(Data records)
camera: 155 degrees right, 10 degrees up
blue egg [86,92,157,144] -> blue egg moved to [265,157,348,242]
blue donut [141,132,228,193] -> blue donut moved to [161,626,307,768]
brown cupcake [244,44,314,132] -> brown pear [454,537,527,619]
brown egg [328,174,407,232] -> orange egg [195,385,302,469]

**WORK INSTRUCTION**
Above are the records; copy each line from them that includes the string "brown".

**EXERCISE RESPONSE**
brown cupcake [244,44,314,132] -> brown pear [454,537,527,619]
brown egg [328,174,407,232] -> orange egg [195,385,302,469]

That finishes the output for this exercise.